*DESCRIPTION OF THE TASK*
Copy all of the records below word for word, keeping every line as it stands.

____

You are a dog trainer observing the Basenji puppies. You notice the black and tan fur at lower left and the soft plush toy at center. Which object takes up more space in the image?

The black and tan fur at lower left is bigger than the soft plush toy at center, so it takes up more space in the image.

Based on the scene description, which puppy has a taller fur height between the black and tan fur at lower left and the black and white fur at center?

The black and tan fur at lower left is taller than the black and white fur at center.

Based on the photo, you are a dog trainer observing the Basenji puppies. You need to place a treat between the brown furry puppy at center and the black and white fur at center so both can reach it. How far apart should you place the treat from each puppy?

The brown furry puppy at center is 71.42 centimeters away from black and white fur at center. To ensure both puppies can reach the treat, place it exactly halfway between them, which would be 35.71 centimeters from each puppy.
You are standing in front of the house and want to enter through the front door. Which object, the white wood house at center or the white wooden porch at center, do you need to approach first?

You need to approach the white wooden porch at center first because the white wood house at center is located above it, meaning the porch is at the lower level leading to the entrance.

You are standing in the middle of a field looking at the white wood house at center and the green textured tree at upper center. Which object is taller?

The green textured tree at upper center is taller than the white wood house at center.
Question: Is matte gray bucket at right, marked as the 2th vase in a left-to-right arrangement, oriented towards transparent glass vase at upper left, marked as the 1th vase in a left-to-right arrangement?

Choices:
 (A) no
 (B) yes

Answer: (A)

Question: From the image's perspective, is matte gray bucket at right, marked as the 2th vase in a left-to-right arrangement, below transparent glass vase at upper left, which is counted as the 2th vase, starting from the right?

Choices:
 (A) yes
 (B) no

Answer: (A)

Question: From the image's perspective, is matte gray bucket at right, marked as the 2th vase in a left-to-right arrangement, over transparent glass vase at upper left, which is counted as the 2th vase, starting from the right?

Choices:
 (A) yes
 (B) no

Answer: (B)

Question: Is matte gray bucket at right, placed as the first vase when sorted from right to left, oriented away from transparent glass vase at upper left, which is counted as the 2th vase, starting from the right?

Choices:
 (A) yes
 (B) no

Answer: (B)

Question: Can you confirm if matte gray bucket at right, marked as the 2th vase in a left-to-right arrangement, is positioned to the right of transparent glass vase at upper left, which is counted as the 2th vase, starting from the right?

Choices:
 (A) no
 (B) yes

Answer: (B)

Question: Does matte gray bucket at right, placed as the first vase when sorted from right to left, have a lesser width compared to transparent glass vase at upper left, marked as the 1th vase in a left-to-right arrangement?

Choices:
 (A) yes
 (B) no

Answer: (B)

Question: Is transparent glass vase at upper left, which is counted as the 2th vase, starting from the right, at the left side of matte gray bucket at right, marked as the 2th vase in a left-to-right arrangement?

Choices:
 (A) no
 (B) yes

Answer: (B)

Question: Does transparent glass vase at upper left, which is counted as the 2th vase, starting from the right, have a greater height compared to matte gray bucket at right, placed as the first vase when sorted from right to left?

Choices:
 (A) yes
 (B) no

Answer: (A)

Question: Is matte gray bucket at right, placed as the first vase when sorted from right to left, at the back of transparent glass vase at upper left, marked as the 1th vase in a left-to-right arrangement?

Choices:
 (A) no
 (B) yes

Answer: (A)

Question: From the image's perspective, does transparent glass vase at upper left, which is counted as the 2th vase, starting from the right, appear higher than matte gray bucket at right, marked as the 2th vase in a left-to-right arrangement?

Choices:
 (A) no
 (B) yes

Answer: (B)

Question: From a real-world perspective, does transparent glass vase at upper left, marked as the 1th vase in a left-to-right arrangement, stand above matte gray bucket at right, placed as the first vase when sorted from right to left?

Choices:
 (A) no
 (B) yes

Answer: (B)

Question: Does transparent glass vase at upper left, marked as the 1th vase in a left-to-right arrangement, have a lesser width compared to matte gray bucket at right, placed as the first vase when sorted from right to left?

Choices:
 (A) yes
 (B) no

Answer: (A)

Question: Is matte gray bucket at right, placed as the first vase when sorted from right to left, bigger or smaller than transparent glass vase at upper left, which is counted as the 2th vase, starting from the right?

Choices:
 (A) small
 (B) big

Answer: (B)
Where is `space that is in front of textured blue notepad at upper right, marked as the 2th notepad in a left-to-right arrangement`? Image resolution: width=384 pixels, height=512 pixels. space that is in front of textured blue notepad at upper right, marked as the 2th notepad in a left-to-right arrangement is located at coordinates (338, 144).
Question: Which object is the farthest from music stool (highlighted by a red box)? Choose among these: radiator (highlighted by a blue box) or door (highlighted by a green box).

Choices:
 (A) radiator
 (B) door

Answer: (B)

____

*REPLY TO THE EXERCISE*
You are a dog trainer observing the Basenji puppies. You notice the black and tan fur at lower left and the soft plush toy at center. Which object takes up more space in the image?

The black and tan fur at lower left is bigger than the soft plush toy at center, so it takes up more space in the image.

Based on the scene description, which puppy has a taller fur height between the black and tan fur at lower left and the black and white fur at center?

The black and tan fur at lower left is taller than the black and white fur at center.

Based on the photo, you are a dog trainer observing the Basenji puppies. You need to place a treat between the brown furry puppy at center and the black and white fur at center so both can reach it. How far apart should you place the treat from each puppy?

The brown furry puppy at center is 71.42 centimeters away from black and white fur at center. To ensure both puppies can reach the treat, place it exactly halfway between them, which would be 35.71 centimeters from each puppy.
You are standing in front of the house and want to enter through the front door. Which object, the white wood house at center or the white wooden porch at center, do you need to approach first?

You need to approach the white wooden porch at center first because the white wood house at center is located above it, meaning the porch is at the lower level leading to the entrance.

You are standing in the middle of a field looking at the white wood house at center and the green textured tree at upper center. Which object is taller?

The green textured tree at upper center is taller than the white wood house at center.
Question: Is matte gray bucket at right, marked as the 2th vase in a left-to-right arrangement, oriented towards transparent glass vase at upper left, marked as the 1th vase in a left-to-right arrangement?

Choices:
 (A) no
 (B) yes

Answer: (A)

Question: From the image's perspective, is matte gray bucket at right, marked as the 2th vase in a left-to-right arrangement, below transparent glass vase at upper left, which is counted as the 2th vase, starting from the right?

Choices:
 (A) yes
 (B) no

Answer: (A)

Question: From the image's perspective, is matte gray bucket at right, marked as the 2th vase in a left-to-right arrangement, over transparent glass vase at upper left, which is counted as the 2th vase, starting from the right?

Choices:
 (A) yes
 (B) no

Answer: (B)

Question: Is matte gray bucket at right, placed as the first vase when sorted from right to left, oriented away from transparent glass vase at upper left, which is counted as the 2th vase, starting from the right?

Choices:
 (A) yes
 (B) no

Answer: (B)

Question: Can you confirm if matte gray bucket at right, marked as the 2th vase in a left-to-right arrangement, is positioned to the right of transparent glass vase at upper left, which is counted as the 2th vase, starting from the right?

Choices:
 (A) no
 (B) yes

Answer: (B)

Question: Does matte gray bucket at right, placed as the first vase when sorted from right to left, have a lesser width compared to transparent glass vase at upper left, marked as the 1th vase in a left-to-right arrangement?

Choices:
 (A) yes
 (B) no

Answer: (B)

Question: Is transparent glass vase at upper left, which is counted as the 2th vase, starting from the right, at the left side of matte gray bucket at right, marked as the 2th vase in a left-to-right arrangement?

Choices:
 (A) no
 (B) yes

Answer: (B)

Question: Does transparent glass vase at upper left, which is counted as the 2th vase, starting from the right, have a greater height compared to matte gray bucket at right, placed as the first vase when sorted from right to left?

Choices:
 (A) yes
 (B) no

Answer: (A)

Question: Is matte gray bucket at right, placed as the first vase when sorted from right to left, at the back of transparent glass vase at upper left, marked as the 1th vase in a left-to-right arrangement?

Choices:
 (A) no
 (B) yes

Answer: (A)

Question: From the image's perspective, does transparent glass vase at upper left, which is counted as the 2th vase, starting from the right, appear higher than matte gray bucket at right, marked as the 2th vase in a left-to-right arrangement?

Choices:
 (A) no
 (B) yes

Answer: (B)

Question: From a real-world perspective, does transparent glass vase at upper left, marked as the 1th vase in a left-to-right arrangement, stand above matte gray bucket at right, placed as the first vase when sorted from right to left?

Choices:
 (A) no
 (B) yes

Answer: (B)

Question: Does transparent glass vase at upper left, marked as the 1th vase in a left-to-right arrangement, have a lesser width compared to matte gray bucket at right, placed as the first vase when sorted from right to left?

Choices:
 (A) yes
 (B) no

Answer: (A)

Question: Is matte gray bucket at right, placed as the first vase when sorted from right to left, bigger or smaller than transparent glass vase at upper left, which is counted as the 2th vase, starting from the right?

Choices:
 (A) small
 (B) big

Answer: (B)
Where is `space that is in front of textured blue notepad at upper right, marked as the 2th notepad in a left-to-right arrangement`? Image resolution: width=384 pixels, height=512 pixels. space that is in front of textured blue notepad at upper right, marked as the 2th notepad in a left-to-right arrangement is located at coordinates (338, 144).
Question: Which object is the farthest from music stool (highlighted by a red box)? Choose among these: radiator (highlighted by a blue box) or door (highlighted by a green box).

Choices:
 (A) radiator
 (B) door

Answer: (B)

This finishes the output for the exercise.